### About this task
All of the data below should be printed again exactly, pictures excluded.

### Information shown
● ● ●

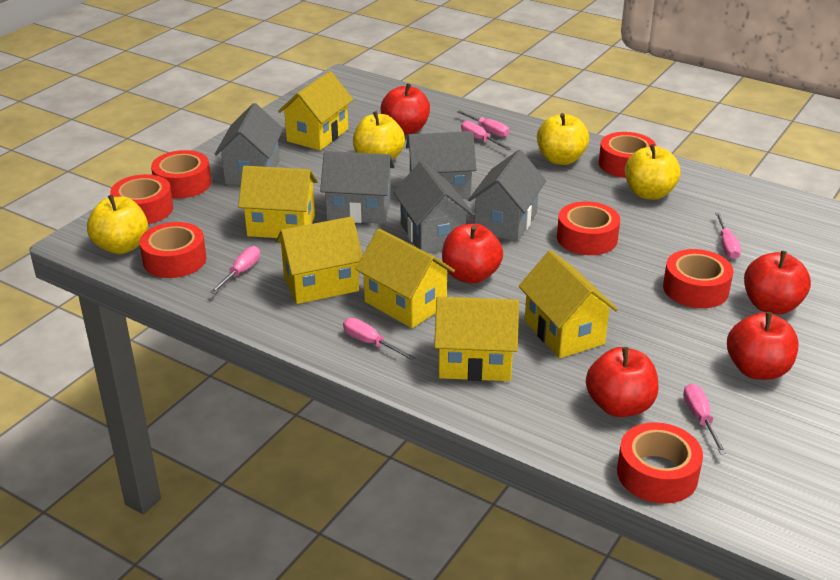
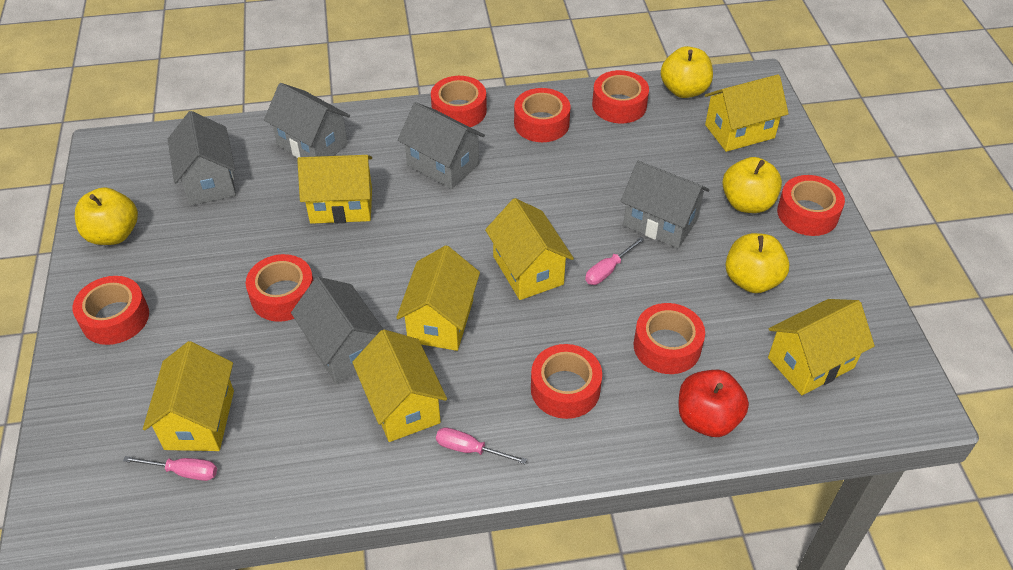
pink screwdriver: 6 -> 3
red apple: 5 -> 1
red tape: 7 -> 8
yellow house: 6 -> 7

● ● ●

### Written response
pink screwdriver: 6 -> 3
red apple: 5 -> 1
red tape: 7 -> 8
yellow house: 6 -> 7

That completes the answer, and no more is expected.